● Required action
For every line of the material below, check for the string "black" and return the line if it is there.
::: Supplied material :::
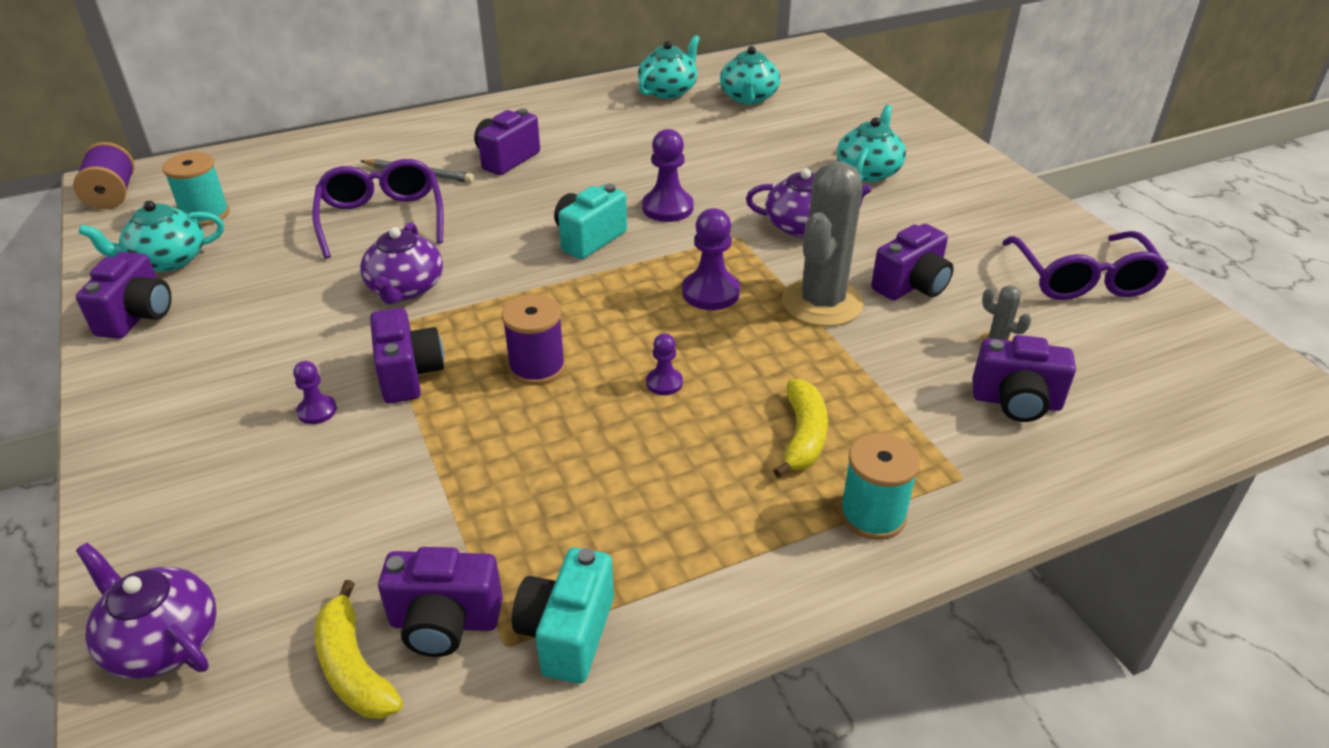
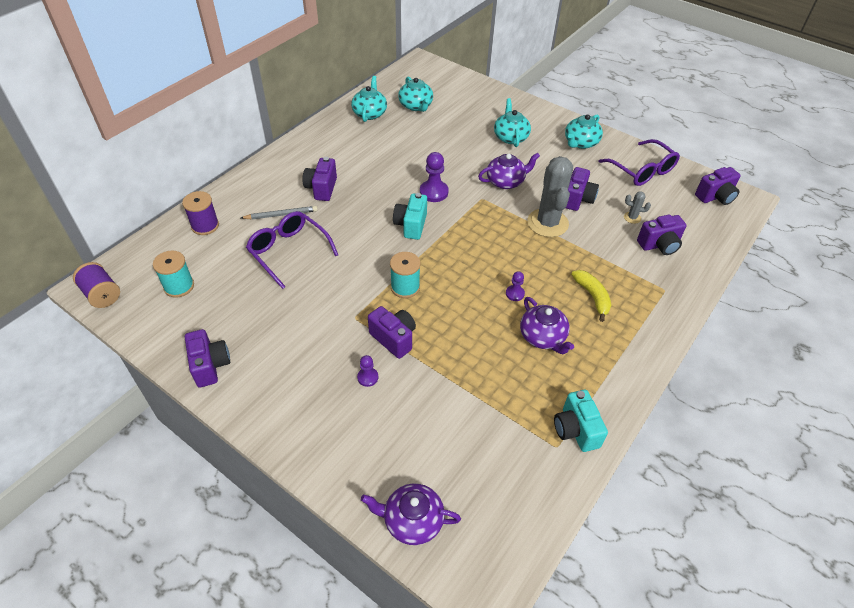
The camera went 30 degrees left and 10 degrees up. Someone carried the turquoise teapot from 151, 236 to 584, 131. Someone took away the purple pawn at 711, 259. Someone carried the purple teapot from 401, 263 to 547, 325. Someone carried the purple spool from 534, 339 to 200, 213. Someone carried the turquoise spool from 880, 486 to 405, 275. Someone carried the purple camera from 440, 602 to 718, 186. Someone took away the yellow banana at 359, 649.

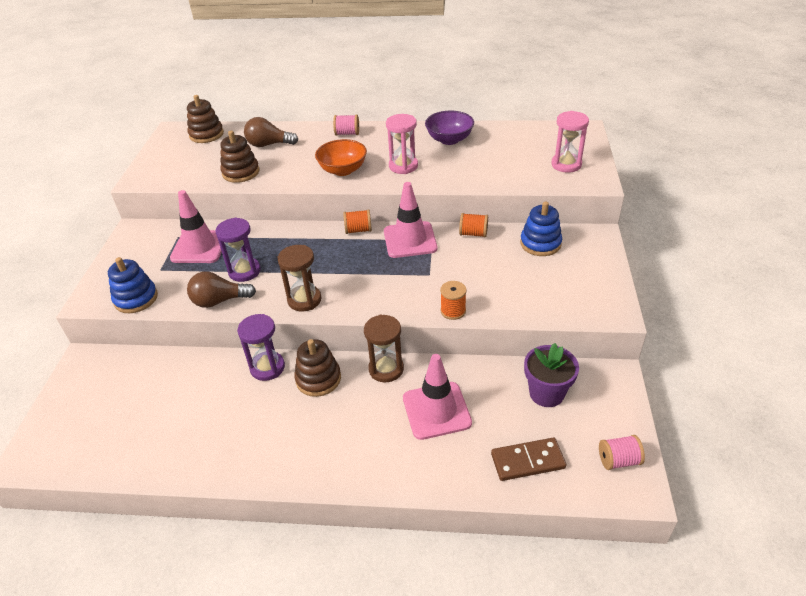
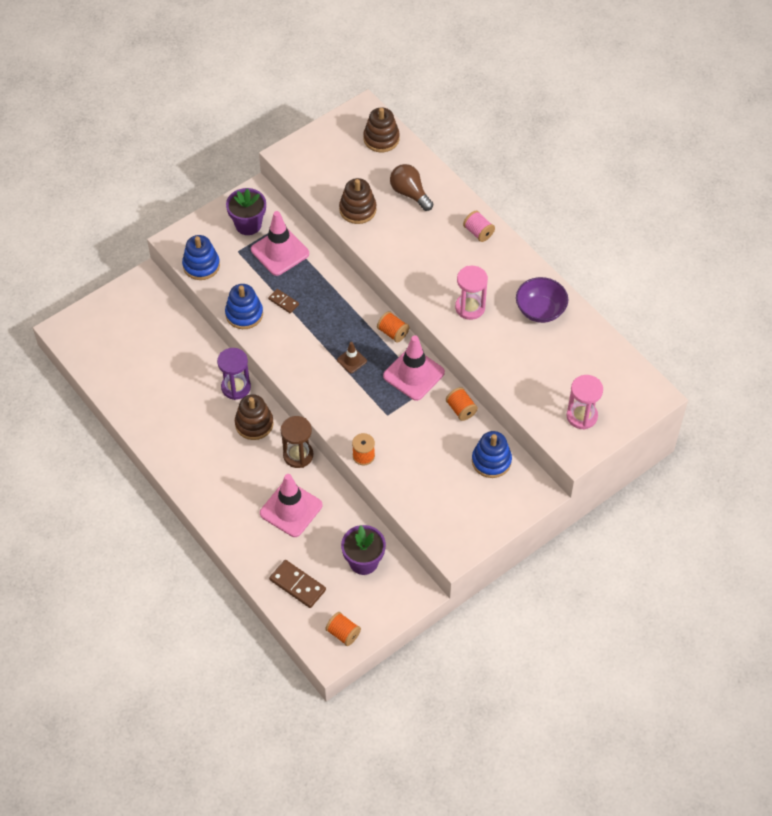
The camera went 45 degrees right and 15 degrees up. Someone took away the orange bowl at 341, 157. Someone swapped the purple hourglass at 238, 249 for the brown domino at 283, 301. Someone took away the brown hourglass at 299, 278. Someone swapped the brown light bulb at 221, 290 for the blue stacking toy at 244, 306. Someone repainted the pink spool at 622, 452, which became the orange spool at 343, 629. Someone put down the purple flower pot at 246, 211. Someone put down the brown traffic cone at 352, 357.

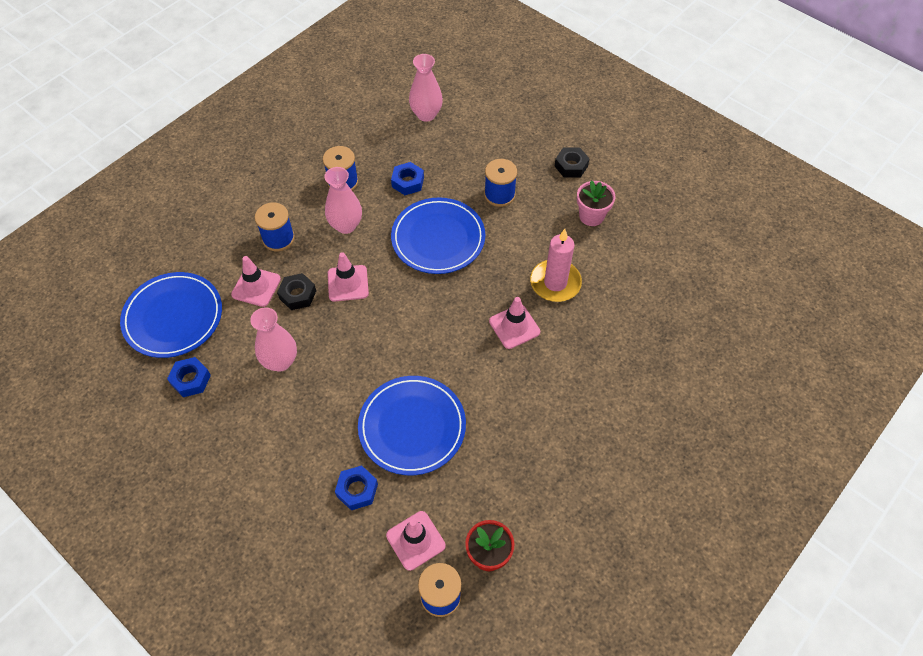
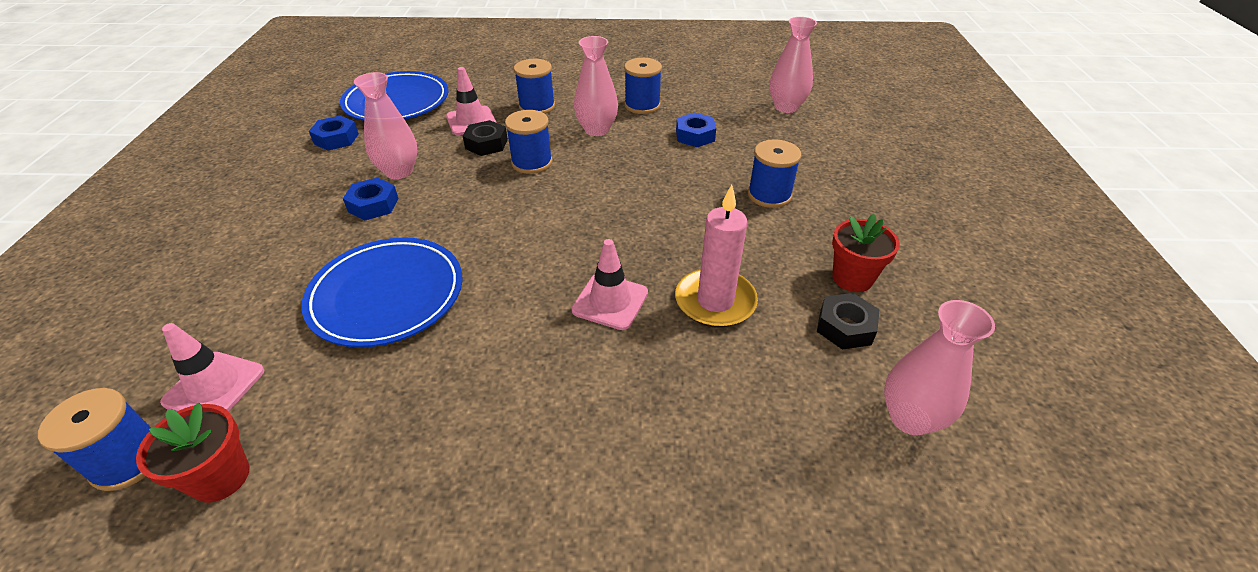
The camera went 50 degrees right and 15 degrees down. Someone carried the black nut from 572, 162 to 848, 321. Someone repainted the pink flower pot at 596, 203, which became the red flower pot at 866, 253. Someone took away the blue plate at 438, 236. Someone swapped the pink traffic cone at 348, 277 for the blue spool at 529, 142. Someone carried the blue nut from 356, 487 to 371, 199. Someone put down the pink vase at 939, 367.

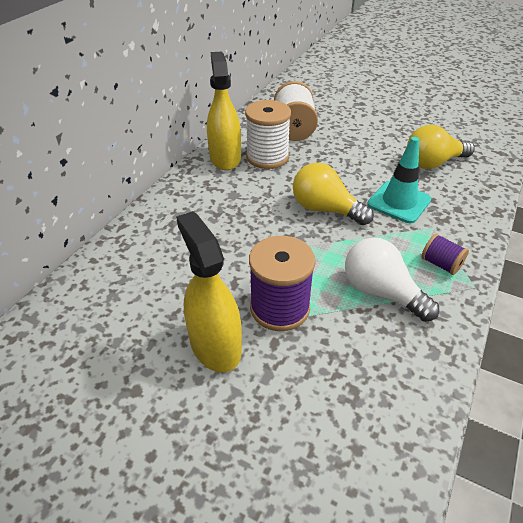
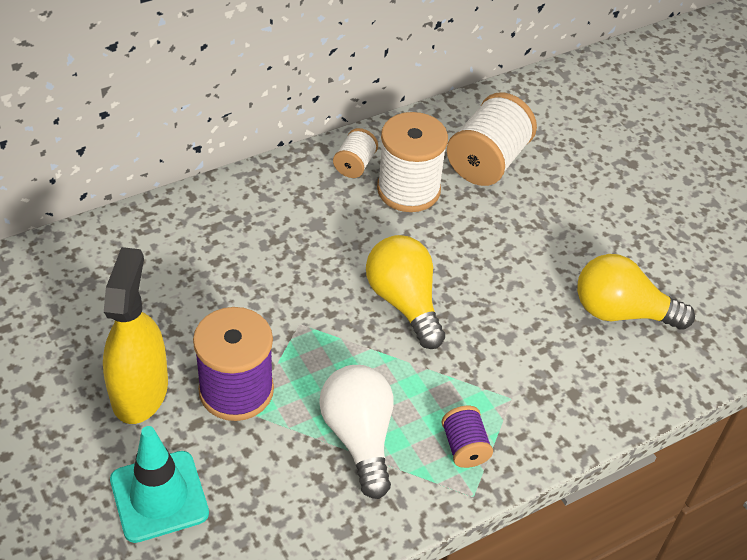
The camera went 30 degrees right and 5 degrees up. Someone swapped the yellow spray bottle at 224, 111 for the white spool at 355, 153. Someone carried the turquoise traffic cone from 399, 180 to 159, 484.

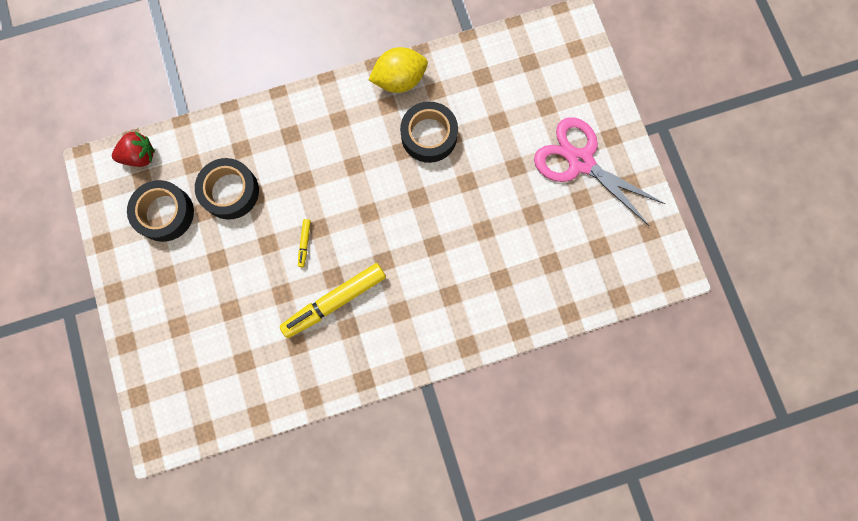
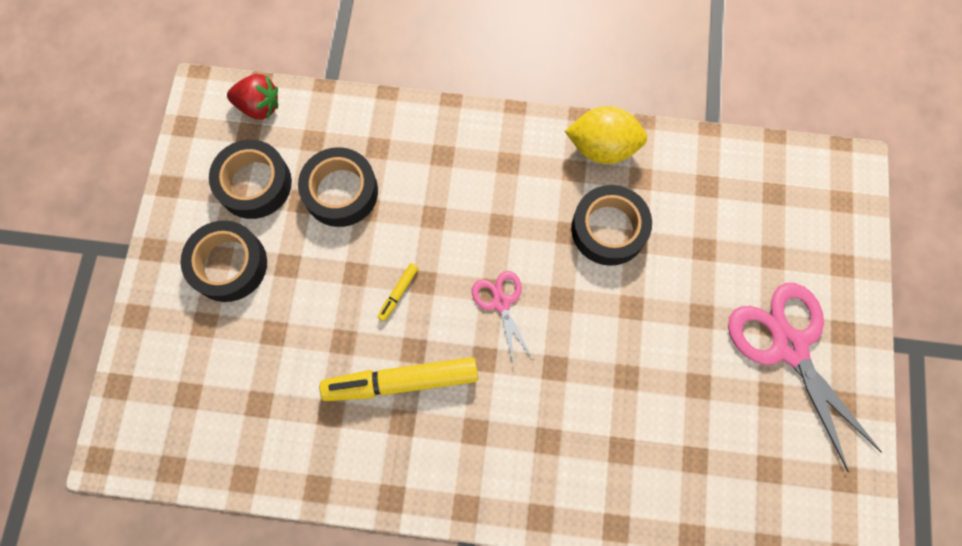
The camera went 25 degrees right and 5 degrees down. Someone put down the black tape at 223, 261. Someone put down the pink scissors at 502, 318.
:::
● Your solution
The camera went 50 degrees right and 15 degrees down. Someone carried the black nut from 572, 162 to 848, 321. Someone repainted the pink flower pot at 596, 203, which became the red flower pot at 866, 253. Someone took away the blue plate at 438, 236. Someone swapped the pink traffic cone at 348, 277 for the blue spool at 529, 142. Someone carried the blue nut from 356, 487 to 371, 199. Someone put down the pink vase at 939, 367.
The camera went 25 degrees right and 5 degrees down. Someone put down the black tape at 223, 261. Someone put down the pink scissors at 502, 318.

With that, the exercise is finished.